■ Given records ■
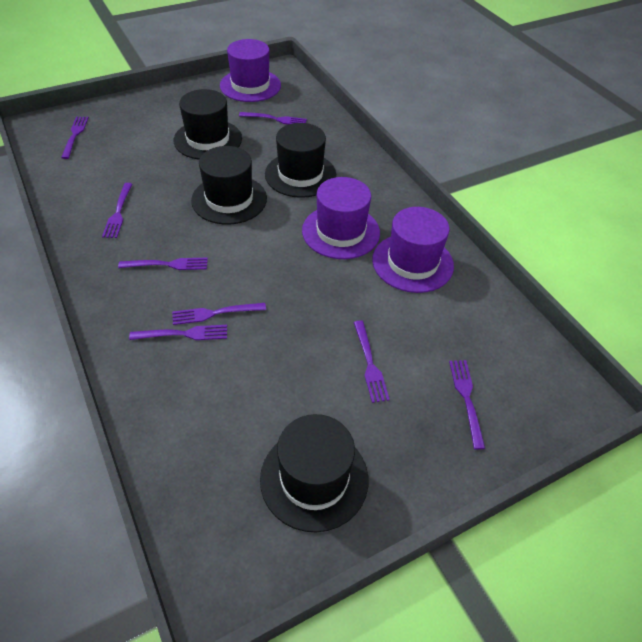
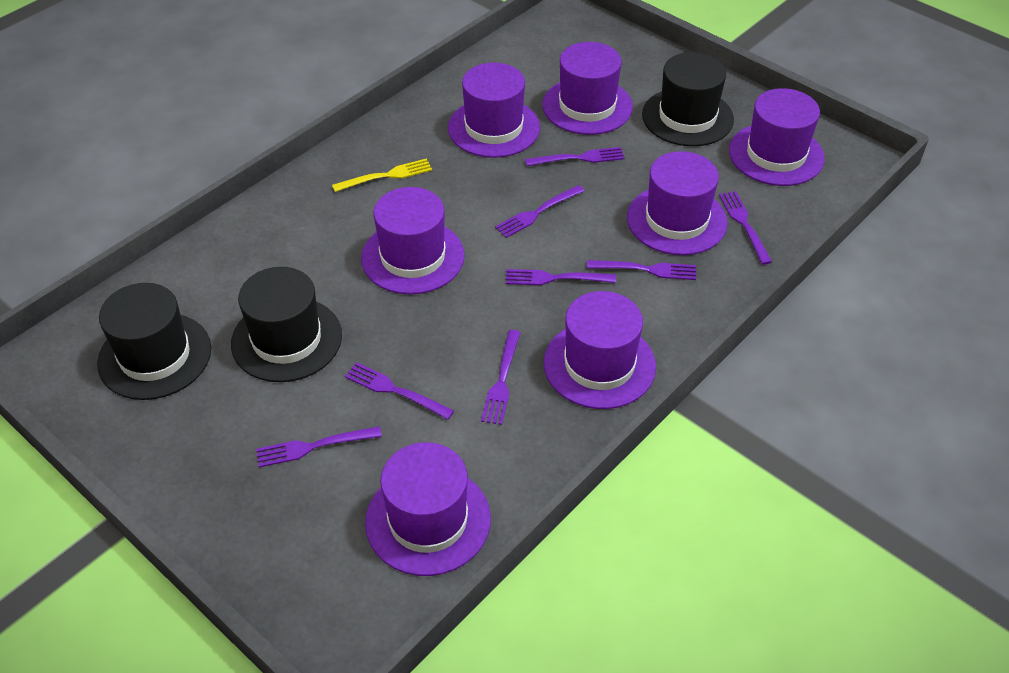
black hat: 4 -> 3
purple hat: 3 -> 7
yellow fork: 0 -> 1

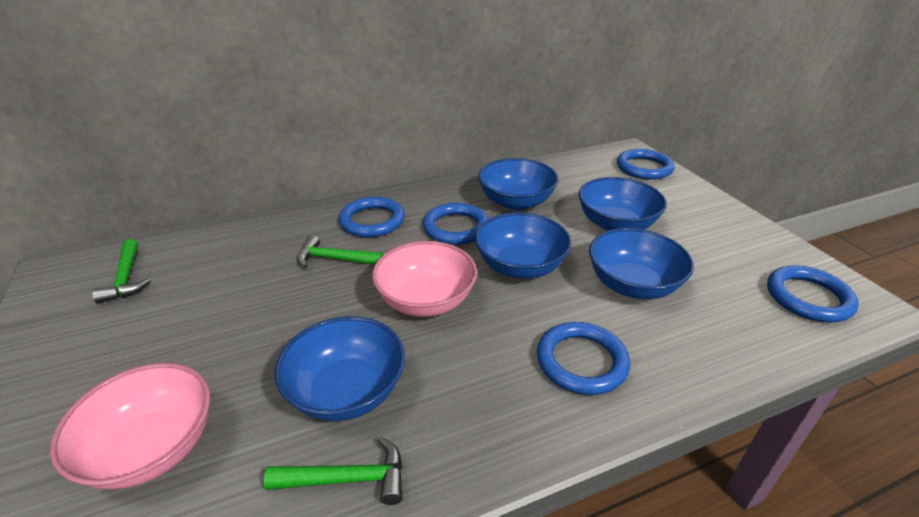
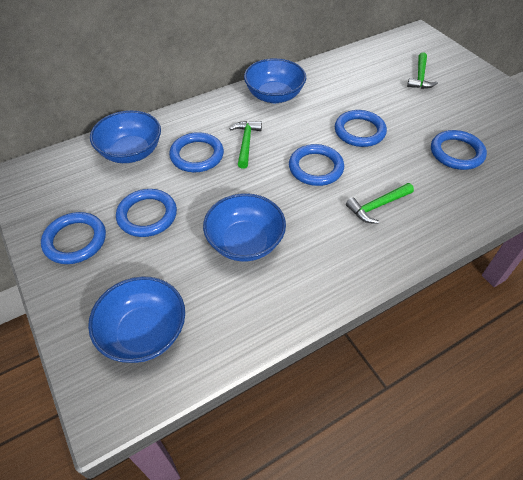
blue bowl: 5 -> 4
blue ring: 5 -> 6
pink bowl: 2 -> 0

■ Task to carry out ■
Leaving the pictures aside, copy exactly and only the lines from the one holding "purple hat: 3 -> 7" through the final line of the data, both ends kept.

■ Exercise solution ■
purple hat: 3 -> 7
yellow fork: 0 -> 1

blue bowl: 5 -> 4
blue ring: 5 -> 6
pink bowl: 2 -> 0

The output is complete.